PROBLEM: Except for the pictures, output the records in full and exactly.

RECORDED INFORMATION:
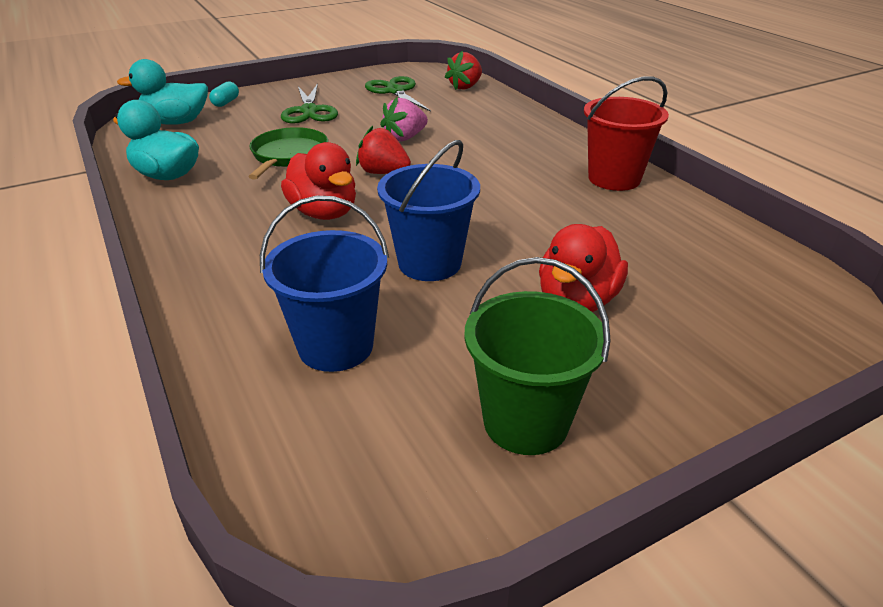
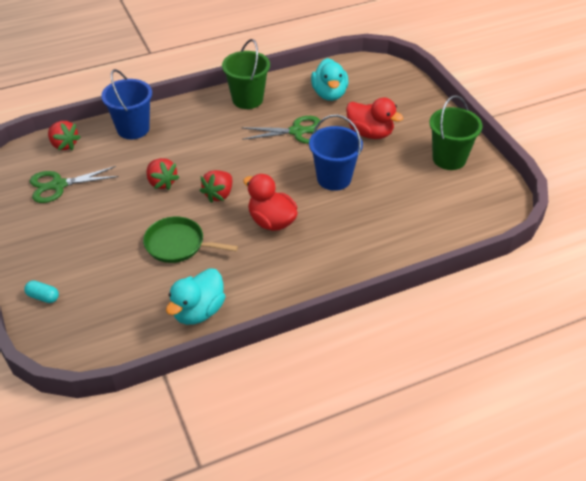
camera: 85 degrees left, 10 degrees up
(176, 122) = (84, 326): turquoise duck -> turquoise duck (329, 94)
(309, 111) = (87, 237): green scissors -> green scissors (297, 131)
(324, 213) = (271, 221): red duck -> red duck turned 105 degrees counterclockwise
(335, 346) = (404, 212): blue bucket -> blue bucket (133, 129)
(405, 138) = (162, 182): pink strawberry -> red strawberry
(614, 178) = (247, 99): red bucket -> green bucket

ANSWER TO THIS PROBLEM:
camera: 85 degrees left, 10 degrees up
(176, 122) = (84, 326): turquoise duck -> turquoise duck (329, 94)
(309, 111) = (87, 237): green scissors -> green scissors (297, 131)
(324, 213) = (271, 221): red duck -> red duck turned 105 degrees counterclockwise
(335, 346) = (404, 212): blue bucket -> blue bucket (133, 129)
(405, 138) = (162, 182): pink strawberry -> red strawberry
(614, 178) = (247, 99): red bucket -> green bucket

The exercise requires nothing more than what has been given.